Assigned task: Pick each line that has "minus" out of the records.

** Data for processing follows **

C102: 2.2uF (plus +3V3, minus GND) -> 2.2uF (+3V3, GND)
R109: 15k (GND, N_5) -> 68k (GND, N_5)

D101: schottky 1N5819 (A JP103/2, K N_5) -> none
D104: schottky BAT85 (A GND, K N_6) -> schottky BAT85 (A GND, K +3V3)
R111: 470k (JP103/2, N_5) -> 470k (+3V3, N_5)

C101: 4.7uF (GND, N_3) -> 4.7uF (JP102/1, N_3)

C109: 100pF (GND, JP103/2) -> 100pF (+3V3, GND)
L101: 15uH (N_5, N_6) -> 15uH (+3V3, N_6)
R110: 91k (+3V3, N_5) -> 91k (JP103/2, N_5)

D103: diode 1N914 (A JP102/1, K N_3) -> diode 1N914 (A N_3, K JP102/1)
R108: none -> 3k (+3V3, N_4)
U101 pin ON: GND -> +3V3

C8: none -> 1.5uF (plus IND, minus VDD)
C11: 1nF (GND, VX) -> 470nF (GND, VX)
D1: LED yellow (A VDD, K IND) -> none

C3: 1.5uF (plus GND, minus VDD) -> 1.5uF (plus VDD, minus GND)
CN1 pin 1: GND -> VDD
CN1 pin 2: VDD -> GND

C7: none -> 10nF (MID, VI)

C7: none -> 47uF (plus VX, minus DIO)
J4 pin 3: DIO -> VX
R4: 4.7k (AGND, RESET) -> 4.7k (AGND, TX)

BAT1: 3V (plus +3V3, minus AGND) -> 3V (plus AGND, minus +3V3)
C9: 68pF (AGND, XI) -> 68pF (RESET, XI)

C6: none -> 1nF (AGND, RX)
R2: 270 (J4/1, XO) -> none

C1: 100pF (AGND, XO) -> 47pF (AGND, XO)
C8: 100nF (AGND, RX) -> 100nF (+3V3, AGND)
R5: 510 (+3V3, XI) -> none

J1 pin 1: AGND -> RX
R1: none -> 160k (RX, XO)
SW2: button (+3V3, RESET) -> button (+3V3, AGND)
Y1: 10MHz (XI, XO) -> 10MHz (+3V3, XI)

** End of Data for processing **

Written solution:
C102: 2.2uF (plus +3V3, minus GND) -> 2.2uF (+3V3, GND)
C8: none -> 1.5uF (plus IND, minus VDD)
C3: 1.5uF (plus GND, minus VDD) -> 1.5uF (plus VDD, minus GND)
C7: none -> 47uF (plus VX, minus DIO)
BAT1: 3V (plus +3V3, minus AGND) -> 3V (plus AGND, minus +3V3)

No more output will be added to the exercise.